WHAT YOU WILL DO:
Find each line in the rows below that contains the word "Violin". Copy every such line in full.

Rows from a dataset:
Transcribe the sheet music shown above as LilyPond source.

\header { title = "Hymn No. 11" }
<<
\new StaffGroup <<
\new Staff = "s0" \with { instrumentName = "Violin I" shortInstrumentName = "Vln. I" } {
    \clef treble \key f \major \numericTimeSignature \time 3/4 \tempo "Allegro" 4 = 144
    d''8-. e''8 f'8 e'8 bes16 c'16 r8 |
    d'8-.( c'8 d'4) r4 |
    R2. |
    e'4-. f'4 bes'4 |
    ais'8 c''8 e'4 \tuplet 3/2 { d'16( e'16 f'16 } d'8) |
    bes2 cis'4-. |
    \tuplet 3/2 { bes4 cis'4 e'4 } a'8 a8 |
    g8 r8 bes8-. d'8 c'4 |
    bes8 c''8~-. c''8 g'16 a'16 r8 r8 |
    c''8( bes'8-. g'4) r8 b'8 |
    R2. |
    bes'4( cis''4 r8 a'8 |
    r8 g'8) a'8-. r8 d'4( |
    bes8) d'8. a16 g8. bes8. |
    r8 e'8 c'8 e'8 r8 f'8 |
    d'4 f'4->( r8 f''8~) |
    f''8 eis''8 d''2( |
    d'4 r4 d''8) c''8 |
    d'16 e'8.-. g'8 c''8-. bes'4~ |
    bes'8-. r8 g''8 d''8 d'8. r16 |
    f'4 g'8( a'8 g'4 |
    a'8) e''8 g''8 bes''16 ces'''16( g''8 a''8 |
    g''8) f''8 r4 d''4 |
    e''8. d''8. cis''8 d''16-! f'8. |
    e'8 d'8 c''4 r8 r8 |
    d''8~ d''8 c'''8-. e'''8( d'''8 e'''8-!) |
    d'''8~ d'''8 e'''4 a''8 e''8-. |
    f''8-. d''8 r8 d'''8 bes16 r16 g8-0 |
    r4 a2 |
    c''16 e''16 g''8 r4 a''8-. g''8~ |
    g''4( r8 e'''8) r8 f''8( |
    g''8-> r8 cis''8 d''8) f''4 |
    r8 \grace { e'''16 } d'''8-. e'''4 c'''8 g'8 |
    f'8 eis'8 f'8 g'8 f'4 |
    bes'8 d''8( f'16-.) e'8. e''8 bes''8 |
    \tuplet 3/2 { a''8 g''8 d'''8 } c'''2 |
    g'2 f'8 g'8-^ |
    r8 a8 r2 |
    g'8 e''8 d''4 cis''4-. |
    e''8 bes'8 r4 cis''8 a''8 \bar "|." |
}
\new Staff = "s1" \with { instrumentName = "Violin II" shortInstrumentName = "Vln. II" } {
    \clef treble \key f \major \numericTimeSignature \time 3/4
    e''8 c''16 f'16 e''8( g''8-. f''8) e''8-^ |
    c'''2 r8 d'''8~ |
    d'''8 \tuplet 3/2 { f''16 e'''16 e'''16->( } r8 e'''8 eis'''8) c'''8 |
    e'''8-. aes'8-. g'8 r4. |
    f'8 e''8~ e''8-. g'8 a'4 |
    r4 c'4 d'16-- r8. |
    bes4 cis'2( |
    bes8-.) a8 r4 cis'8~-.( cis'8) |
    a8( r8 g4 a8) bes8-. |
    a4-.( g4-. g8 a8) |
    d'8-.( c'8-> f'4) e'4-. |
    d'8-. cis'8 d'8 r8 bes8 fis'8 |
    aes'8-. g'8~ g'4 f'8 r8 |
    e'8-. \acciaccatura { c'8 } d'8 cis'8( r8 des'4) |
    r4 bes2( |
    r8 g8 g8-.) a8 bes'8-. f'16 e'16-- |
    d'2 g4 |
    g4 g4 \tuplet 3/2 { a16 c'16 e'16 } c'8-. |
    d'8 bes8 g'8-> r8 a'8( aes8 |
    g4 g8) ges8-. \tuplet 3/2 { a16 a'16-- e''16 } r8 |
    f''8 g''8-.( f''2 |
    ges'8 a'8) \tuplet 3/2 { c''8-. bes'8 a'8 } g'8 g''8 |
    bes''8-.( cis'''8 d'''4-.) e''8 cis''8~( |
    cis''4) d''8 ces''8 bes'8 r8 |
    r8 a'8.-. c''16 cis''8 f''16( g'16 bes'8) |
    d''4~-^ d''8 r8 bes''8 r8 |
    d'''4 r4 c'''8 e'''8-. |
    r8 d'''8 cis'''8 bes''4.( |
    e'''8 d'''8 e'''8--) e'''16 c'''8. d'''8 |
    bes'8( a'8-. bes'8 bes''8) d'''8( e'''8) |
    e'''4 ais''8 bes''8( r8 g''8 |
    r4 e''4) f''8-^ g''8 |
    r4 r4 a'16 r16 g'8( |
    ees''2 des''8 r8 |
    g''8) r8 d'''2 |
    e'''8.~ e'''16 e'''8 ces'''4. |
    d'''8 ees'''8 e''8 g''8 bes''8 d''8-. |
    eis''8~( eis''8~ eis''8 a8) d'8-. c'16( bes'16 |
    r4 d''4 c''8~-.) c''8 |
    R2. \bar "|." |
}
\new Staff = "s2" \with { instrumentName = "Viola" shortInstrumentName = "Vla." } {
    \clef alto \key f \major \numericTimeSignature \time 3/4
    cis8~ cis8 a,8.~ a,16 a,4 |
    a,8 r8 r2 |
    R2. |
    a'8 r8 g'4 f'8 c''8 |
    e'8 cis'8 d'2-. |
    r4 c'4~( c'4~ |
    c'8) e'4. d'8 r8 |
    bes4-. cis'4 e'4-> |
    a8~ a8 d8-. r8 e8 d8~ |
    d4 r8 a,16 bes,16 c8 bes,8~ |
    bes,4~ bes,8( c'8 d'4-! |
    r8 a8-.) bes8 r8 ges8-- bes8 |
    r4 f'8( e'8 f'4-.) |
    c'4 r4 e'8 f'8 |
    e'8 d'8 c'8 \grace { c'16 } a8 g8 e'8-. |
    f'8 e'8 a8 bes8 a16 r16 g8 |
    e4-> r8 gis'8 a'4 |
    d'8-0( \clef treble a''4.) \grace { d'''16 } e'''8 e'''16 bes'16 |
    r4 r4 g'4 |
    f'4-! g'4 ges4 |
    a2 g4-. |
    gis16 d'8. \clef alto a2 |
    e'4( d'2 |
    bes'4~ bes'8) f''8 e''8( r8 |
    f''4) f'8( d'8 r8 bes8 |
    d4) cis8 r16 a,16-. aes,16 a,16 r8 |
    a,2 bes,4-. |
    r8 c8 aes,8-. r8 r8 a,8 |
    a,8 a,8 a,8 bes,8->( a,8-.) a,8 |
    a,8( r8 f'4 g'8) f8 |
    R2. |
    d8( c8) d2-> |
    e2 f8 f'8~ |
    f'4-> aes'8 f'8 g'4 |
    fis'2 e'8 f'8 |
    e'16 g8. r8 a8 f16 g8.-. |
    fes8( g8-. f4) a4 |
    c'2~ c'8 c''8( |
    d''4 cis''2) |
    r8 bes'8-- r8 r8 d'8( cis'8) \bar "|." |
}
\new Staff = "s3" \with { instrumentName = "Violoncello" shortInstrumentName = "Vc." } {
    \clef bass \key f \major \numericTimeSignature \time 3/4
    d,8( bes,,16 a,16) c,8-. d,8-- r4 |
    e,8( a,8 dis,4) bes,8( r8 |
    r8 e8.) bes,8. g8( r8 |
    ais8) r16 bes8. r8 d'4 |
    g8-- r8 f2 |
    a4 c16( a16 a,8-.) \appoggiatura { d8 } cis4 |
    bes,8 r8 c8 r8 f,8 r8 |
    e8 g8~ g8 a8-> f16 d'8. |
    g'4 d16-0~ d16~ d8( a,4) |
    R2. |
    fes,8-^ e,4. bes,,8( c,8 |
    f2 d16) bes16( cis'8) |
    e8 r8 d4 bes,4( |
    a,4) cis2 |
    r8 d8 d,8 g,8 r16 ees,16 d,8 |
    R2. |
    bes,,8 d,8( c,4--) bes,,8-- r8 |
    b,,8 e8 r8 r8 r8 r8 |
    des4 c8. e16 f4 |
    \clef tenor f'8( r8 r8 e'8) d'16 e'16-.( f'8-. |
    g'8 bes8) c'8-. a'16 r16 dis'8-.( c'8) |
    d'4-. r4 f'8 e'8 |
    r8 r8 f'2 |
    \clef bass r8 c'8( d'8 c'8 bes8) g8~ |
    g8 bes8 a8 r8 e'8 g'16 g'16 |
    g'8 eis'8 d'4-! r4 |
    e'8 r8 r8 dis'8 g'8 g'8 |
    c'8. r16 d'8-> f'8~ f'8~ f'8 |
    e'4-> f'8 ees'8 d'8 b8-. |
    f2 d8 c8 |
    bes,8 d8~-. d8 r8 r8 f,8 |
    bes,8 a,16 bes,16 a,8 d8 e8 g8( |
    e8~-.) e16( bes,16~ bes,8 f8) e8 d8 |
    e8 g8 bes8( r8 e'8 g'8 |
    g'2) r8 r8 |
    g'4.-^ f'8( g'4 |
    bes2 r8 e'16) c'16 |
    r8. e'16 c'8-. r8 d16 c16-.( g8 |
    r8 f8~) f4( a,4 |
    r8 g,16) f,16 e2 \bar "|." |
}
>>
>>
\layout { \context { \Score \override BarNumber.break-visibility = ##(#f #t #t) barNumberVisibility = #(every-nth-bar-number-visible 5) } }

OUTPUT BELOW:
\new Staff = "s0" \with { instrumentName = "Violin I" shortInstrumentName = "Vln. I" } {
\new Staff = "s1" \with { instrumentName = "Violin II" shortInstrumentName = "Vln. II" } {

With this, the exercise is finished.